**GIVEN RECORDS**
_ _ _ _ _
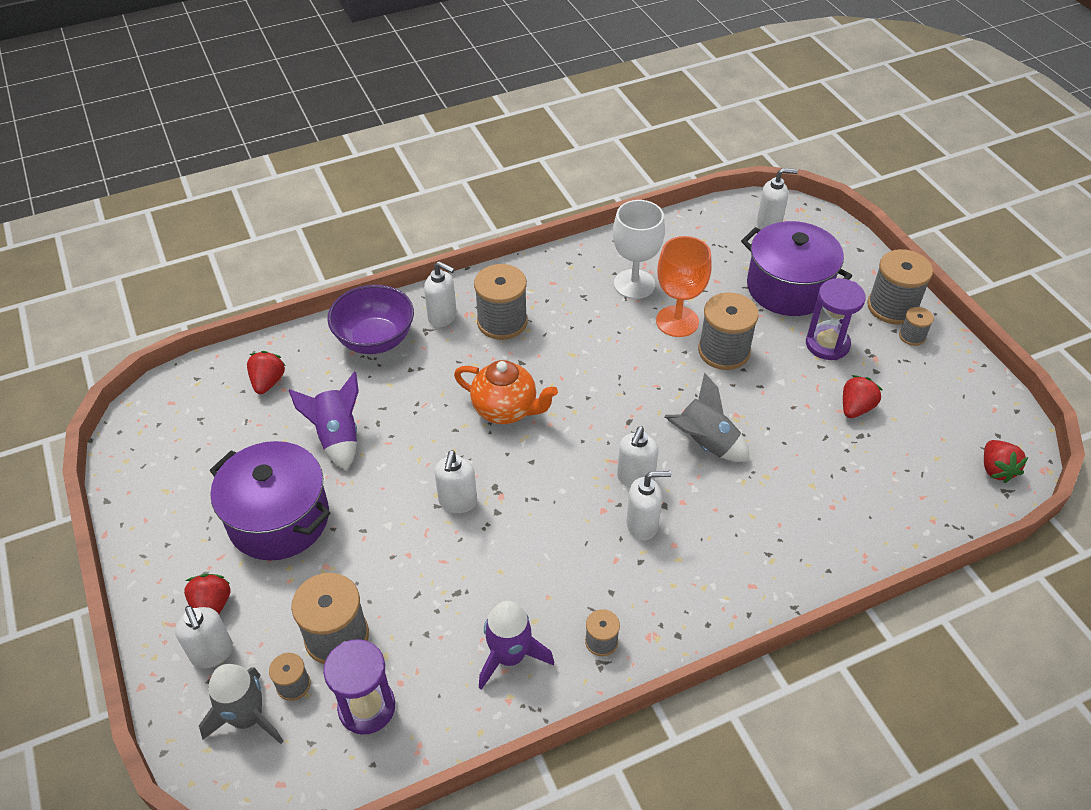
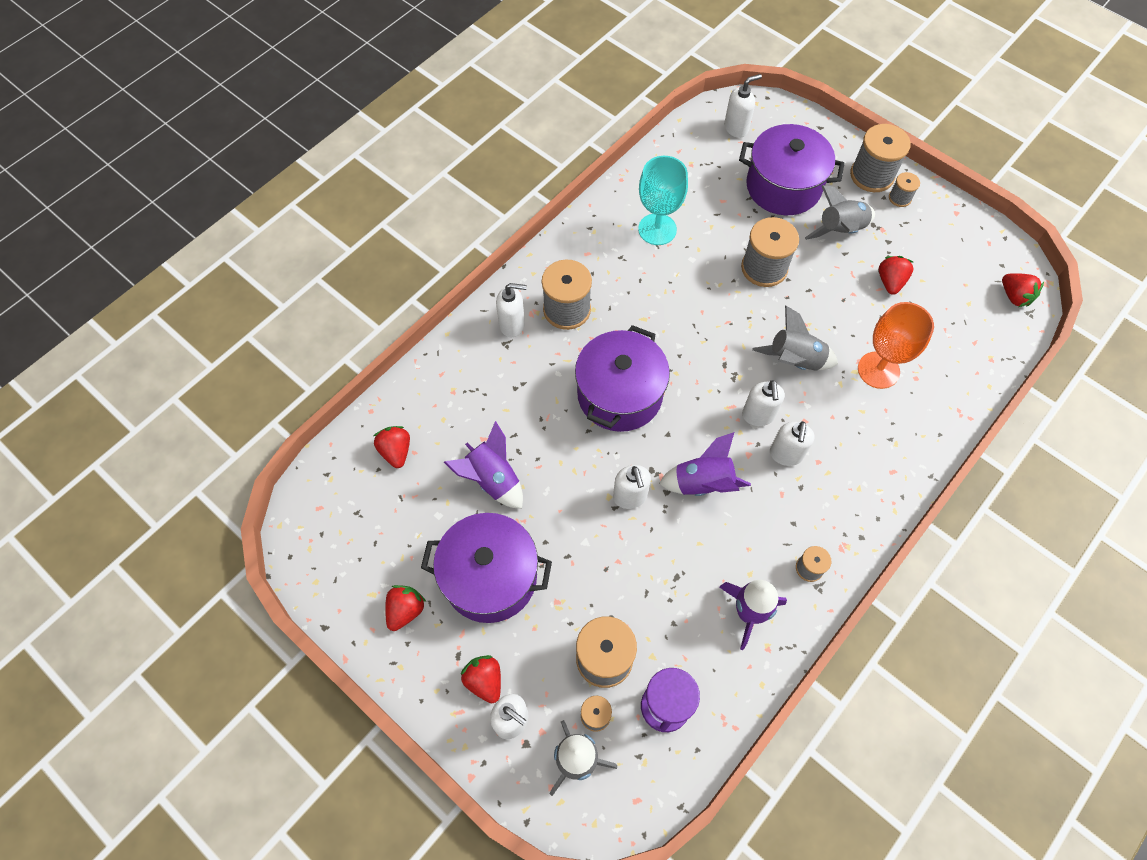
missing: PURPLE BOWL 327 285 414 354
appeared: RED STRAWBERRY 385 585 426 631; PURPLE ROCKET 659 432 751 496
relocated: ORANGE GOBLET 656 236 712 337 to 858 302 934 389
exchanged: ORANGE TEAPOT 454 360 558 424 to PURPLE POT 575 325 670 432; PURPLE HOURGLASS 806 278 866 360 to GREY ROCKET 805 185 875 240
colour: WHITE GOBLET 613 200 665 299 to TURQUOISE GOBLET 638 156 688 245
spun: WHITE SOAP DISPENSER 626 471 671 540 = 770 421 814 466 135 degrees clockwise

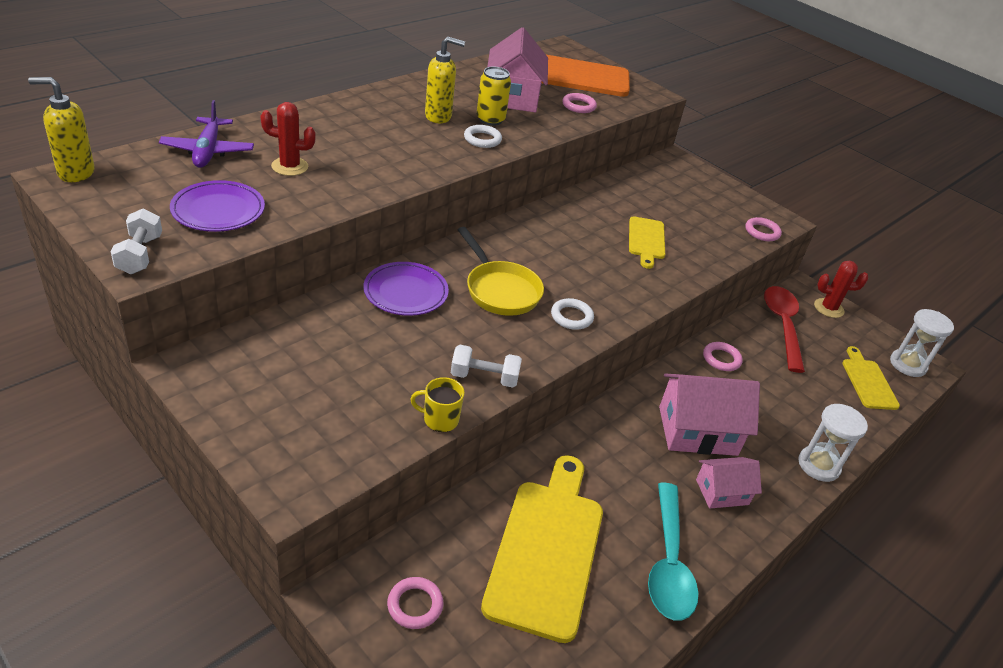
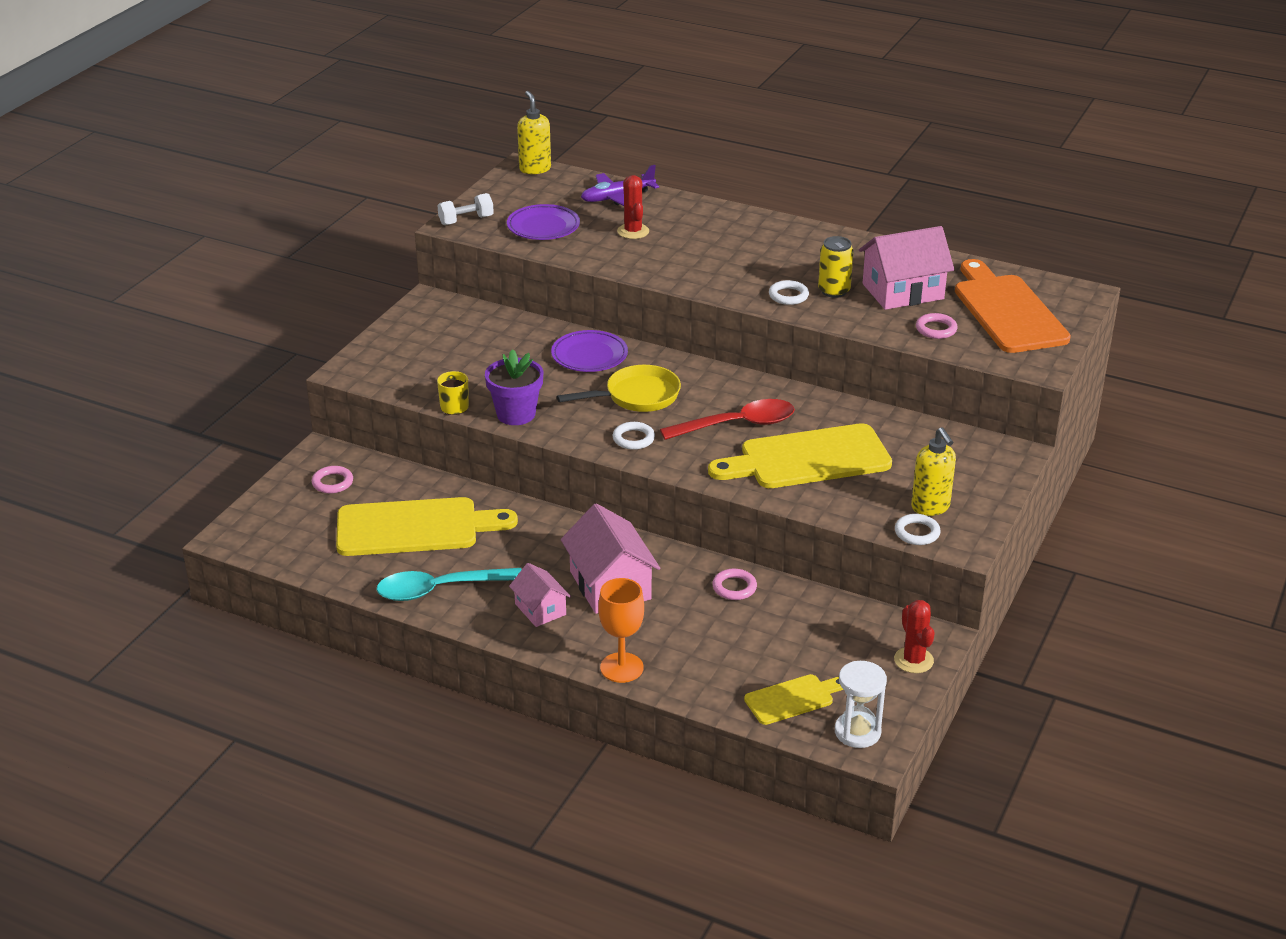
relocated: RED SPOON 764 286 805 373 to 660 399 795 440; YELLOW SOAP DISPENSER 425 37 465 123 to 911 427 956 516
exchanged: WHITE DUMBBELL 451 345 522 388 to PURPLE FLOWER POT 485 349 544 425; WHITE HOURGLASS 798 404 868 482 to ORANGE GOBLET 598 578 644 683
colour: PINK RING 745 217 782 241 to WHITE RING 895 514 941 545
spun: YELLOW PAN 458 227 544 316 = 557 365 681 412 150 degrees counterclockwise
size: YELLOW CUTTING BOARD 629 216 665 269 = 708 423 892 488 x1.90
_ _ _ _ _
**TASK DETAILS**
Only those lines of the entries above that run from the line containing "appeared: RED STRAWBERRY" to the line containing "colour: WHITE GOBLET", both included, should be transcribed exactly.

**RESULT FOR THIS TASK**
appeared: RED STRAWBERRY 385 585 426 631; PURPLE ROCKET 659 432 751 496
relocated: ORANGE GOBLET 656 236 712 337 to 858 302 934 389
exchanged: ORANGE TEAPOT 454 360 558 424 to PURPLE POT 575 325 670 432; PURPLE HOURGLASS 806 278 866 360 to GREY ROCKET 805 185 875 240
colour: WHITE GOBLET 613 200 665 299 to TURQUOISE GOBLET 638 156 688 245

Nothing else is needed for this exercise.